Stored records
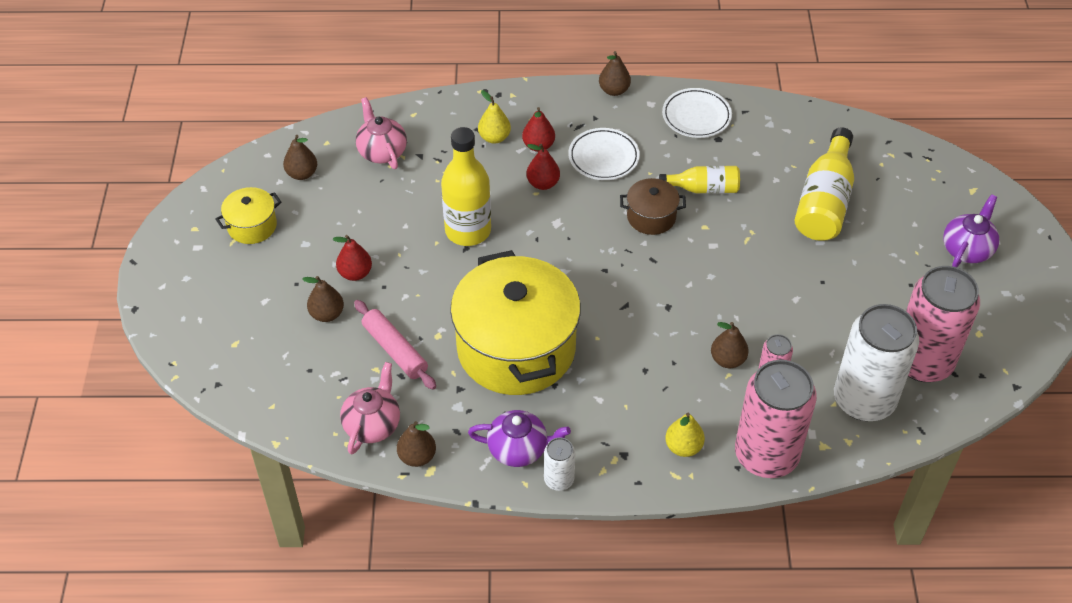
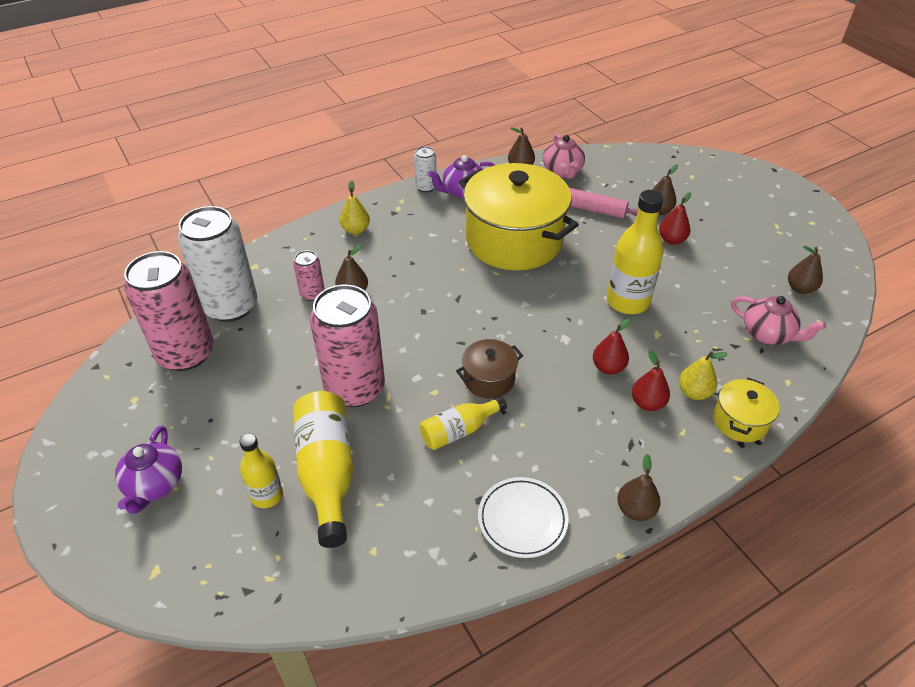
camera: 150 degrees right, 5 degrees down
yellow pot [215,187,282,244] -> yellow pot moved to [713,378,780,442]
white plate [568,128,640,180] -> none
pink can [735,360,817,478] -> pink can moved to [310,285,385,407]
none -> yellow bottle [239,433,283,508]

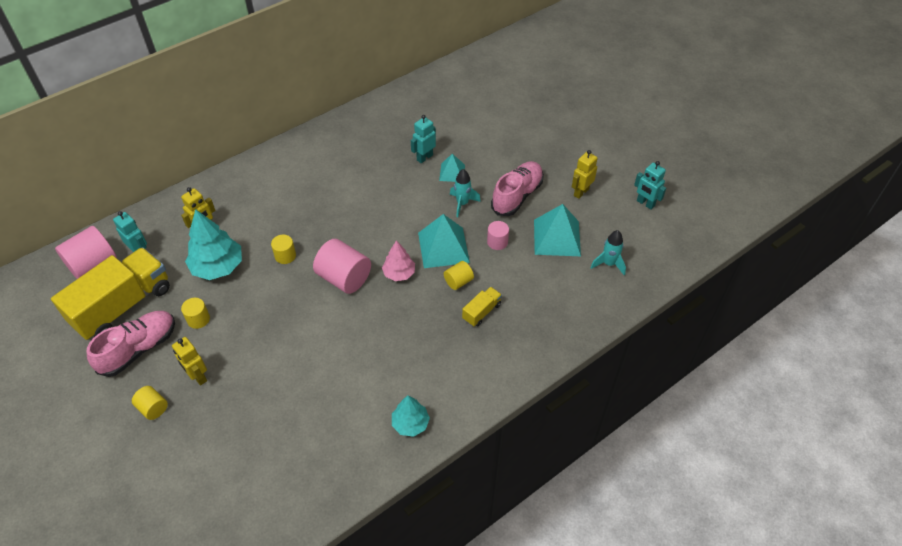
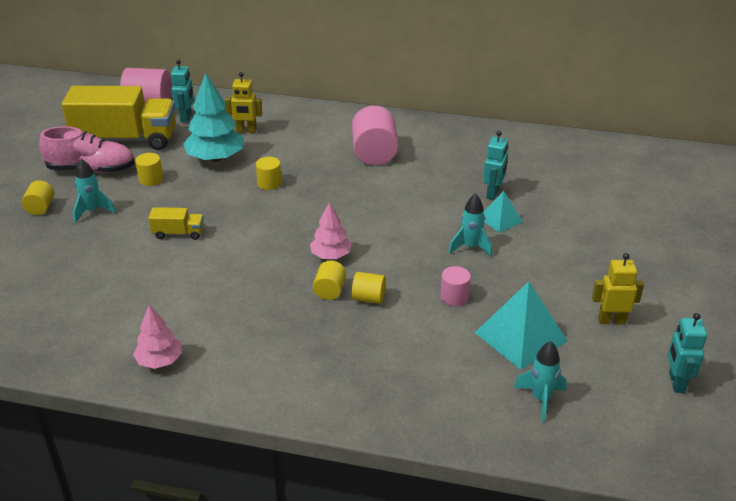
camera: 50 degrees right, 15 degrees down
yellow robot [172,337,207,385] -> turquoise rocket [73,159,116,223]
pink cylinder [313,239,371,294] -> pink cylinder moved to [352,106,398,165]
turquoise tree [392,395,430,437] -> pink tree [133,305,182,369]
turquoise robot [411,115,436,163] -> turquoise robot turned 105 degrees clockwise [483,131,508,200]
turquoise pyramid [418,214,470,268] -> none
yellow truck [462,287,502,327] -> yellow truck moved to [148,207,204,240]
pink shoe [491,161,544,216] -> none
none -> yellow cylinder [313,261,346,300]

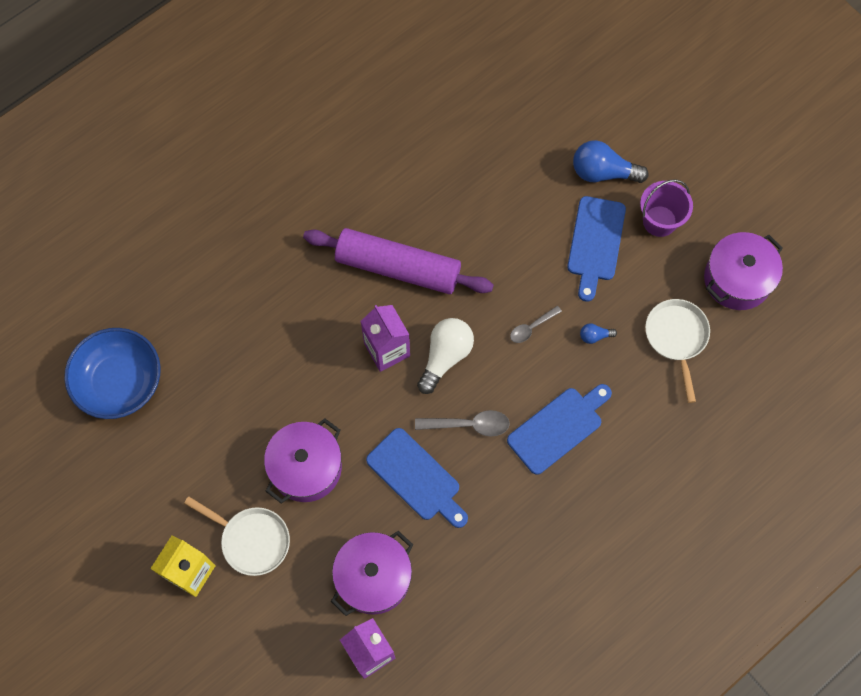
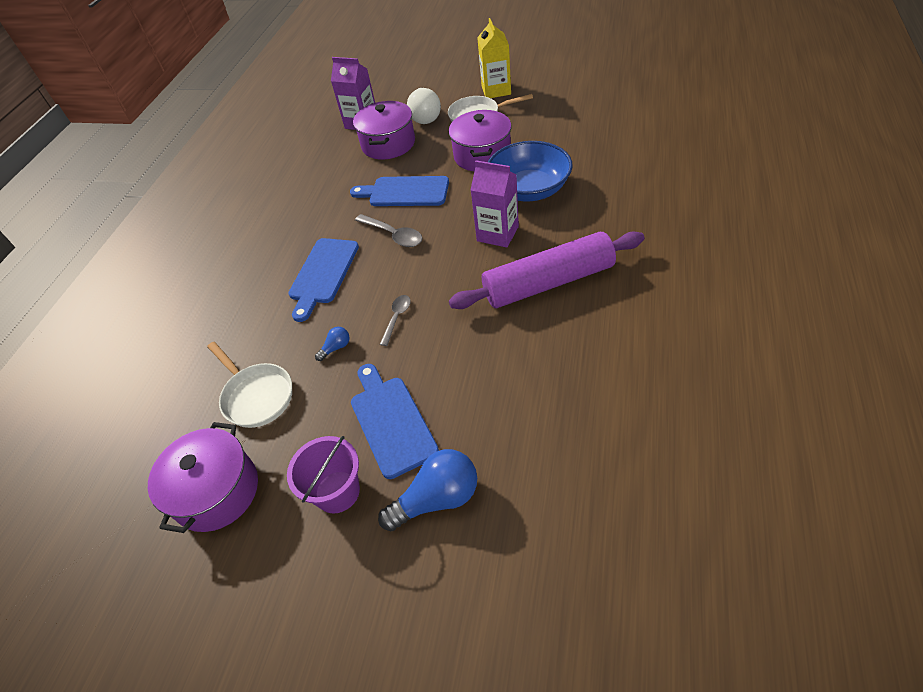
camera: 150 degrees right, 20 degrees down
blue bowl [64,328,161,419] -> blue bowl moved to [488,141,573,202]
grey spoon [415,410,510,437] -> grey spoon turned 105 degrees counterclockwise [355,214,422,247]
white light bulb [417,318,474,394] -> white light bulb moved to [407,88,441,124]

**Directions for this task**
Report only how many lines in the entries above contain the string "down".

**Exercise result**
3